___ DATA FOR THIS TASK
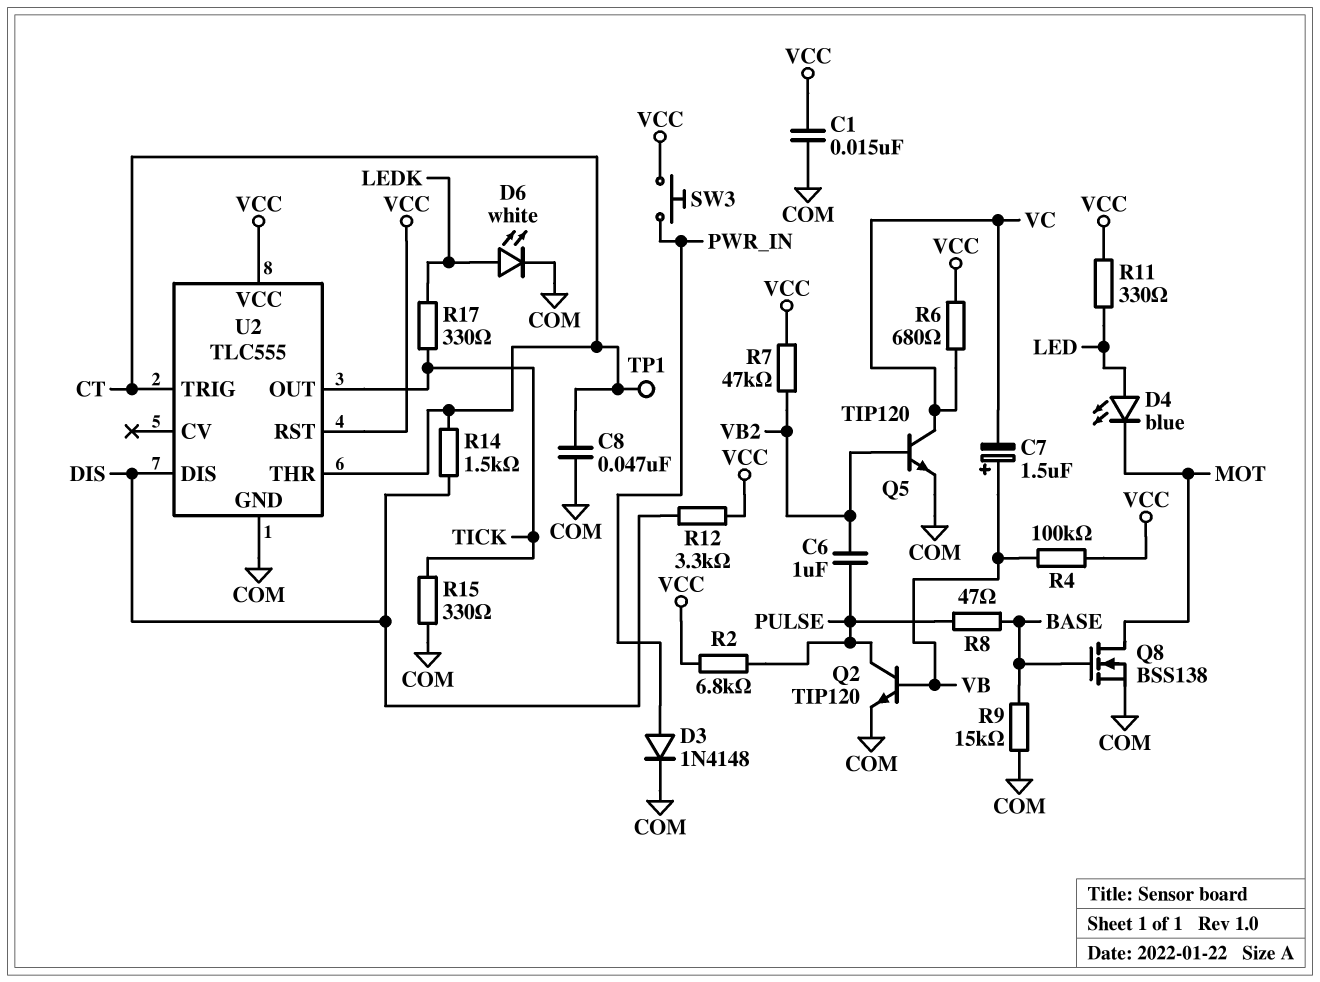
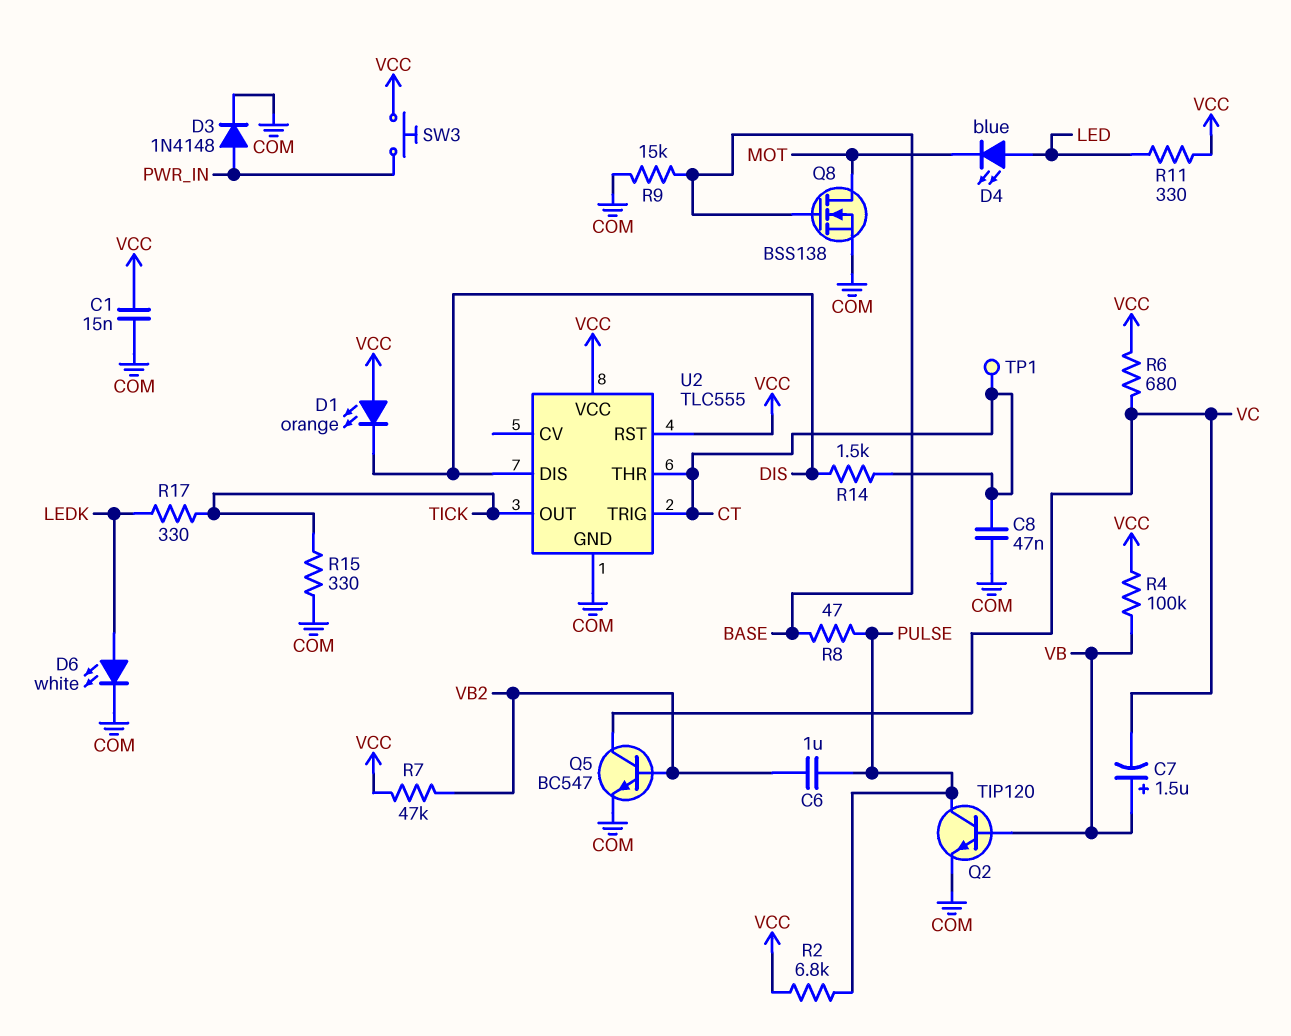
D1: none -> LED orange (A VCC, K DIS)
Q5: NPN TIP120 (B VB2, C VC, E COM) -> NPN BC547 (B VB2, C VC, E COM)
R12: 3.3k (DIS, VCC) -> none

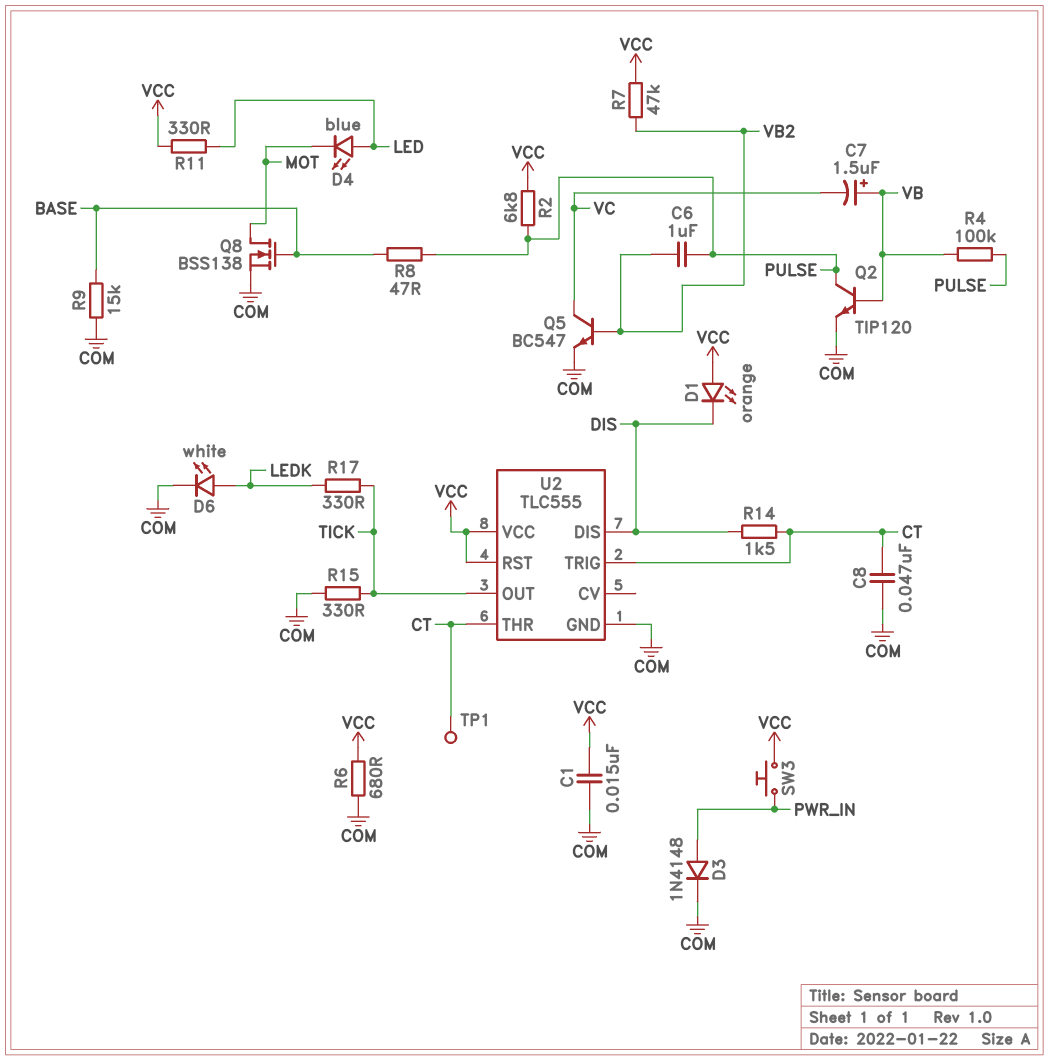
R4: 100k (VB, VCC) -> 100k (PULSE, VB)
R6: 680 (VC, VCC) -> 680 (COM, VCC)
______
■ WHAT YOU WILL DO ■
When the word "none" shows up in a line of the entries, pull that line out.

■ ANSWER BELOW ■
D1: none -> LED orange (A VCC, K DIS)
R12: 3.3k (DIS, VCC) -> none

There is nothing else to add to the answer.